Assignment – Type out the entries below again, character for character.

Given data –
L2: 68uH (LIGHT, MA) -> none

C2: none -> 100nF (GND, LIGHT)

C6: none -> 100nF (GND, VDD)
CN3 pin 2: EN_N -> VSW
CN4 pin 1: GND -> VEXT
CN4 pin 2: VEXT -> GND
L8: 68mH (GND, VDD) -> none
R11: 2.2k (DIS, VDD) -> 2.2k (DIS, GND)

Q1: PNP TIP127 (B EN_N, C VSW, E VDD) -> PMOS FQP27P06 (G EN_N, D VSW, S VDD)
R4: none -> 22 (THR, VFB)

Result for this exercise –
L2: 68uH (LIGHT, MA) -> none

C2: none -> 100nF (GND, LIGHT)

C6: none -> 100nF (GND, VDD)
CN3 pin 2: EN_N -> VSW
CN4 pin 1: GND -> VEXT
CN4 pin 2: VEXT -> GND
L8: 68mH (GND, VDD) -> none
R11: 2.2k (DIS, VDD) -> 2.2k (DIS, GND)

Q1: PNP TIP127 (B EN_N, C VSW, E VDD) -> PMOS FQP27P06 (G EN_N, D VSW, S VDD)
R4: none -> 22 (THR, VFB)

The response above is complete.